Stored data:

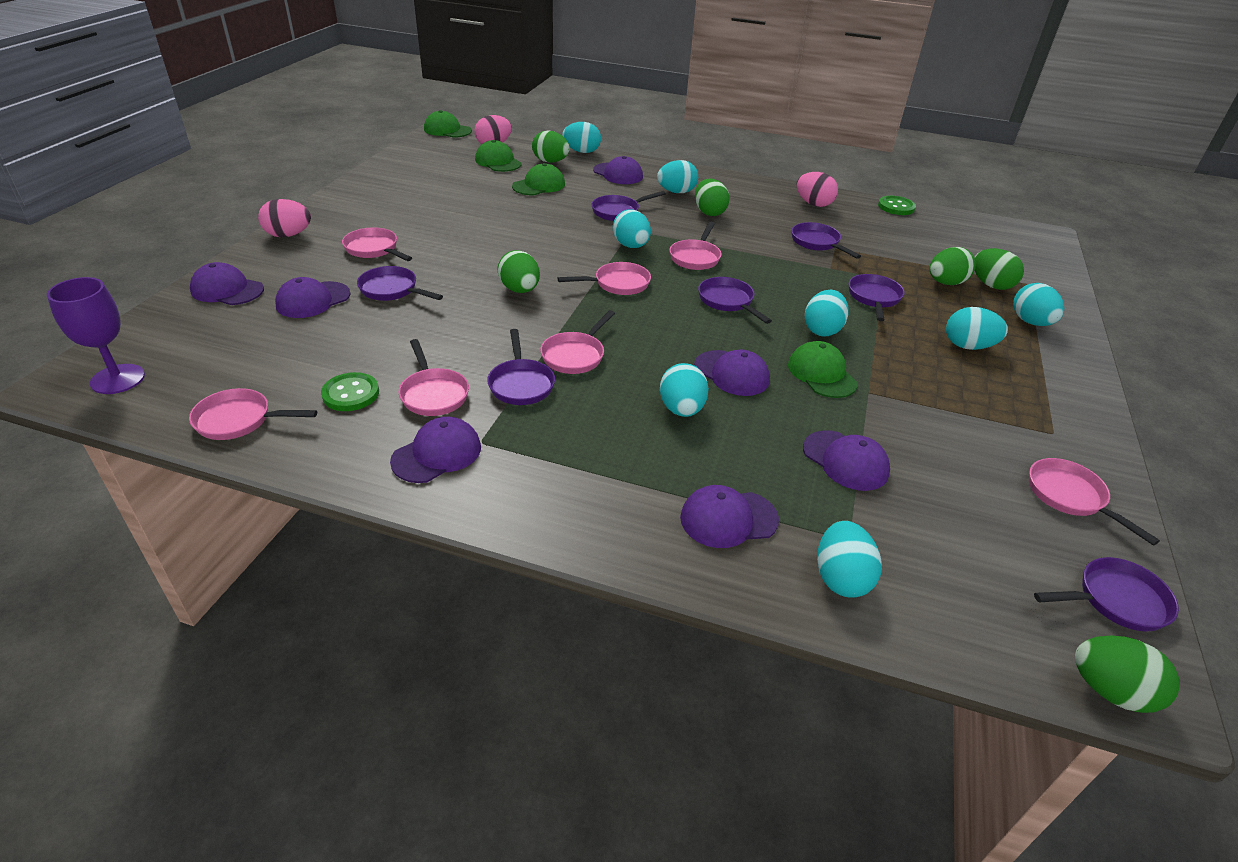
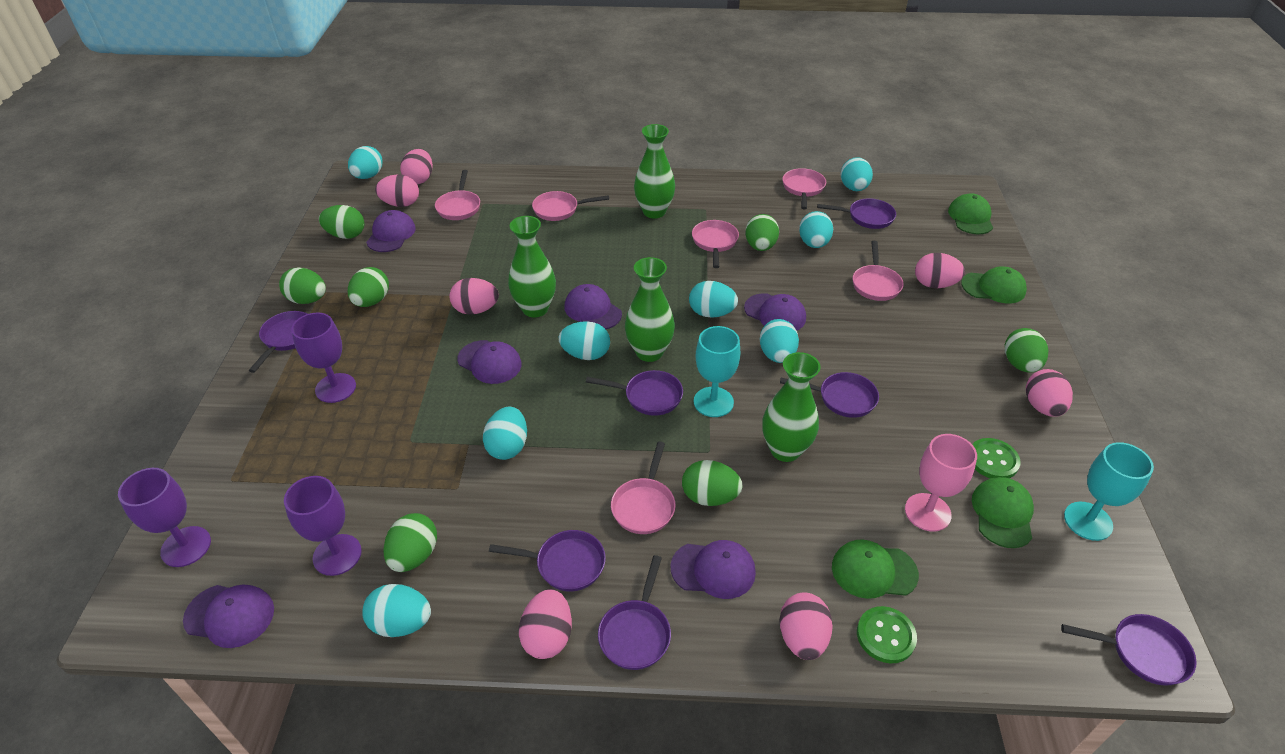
green egg: 6 -> 7
green vase: 0 -> 4
pink egg: 3 -> 7
pink goblet: 0 -> 1
pink pan: 7 -> 6
purple cap: 7 -> 6
purple goblet: 1 -> 3
turquoise goblet: 0 -> 2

Task to complete
Please report only the count of lines in the entries above where the word "pink" appears.

Response for this exercise
3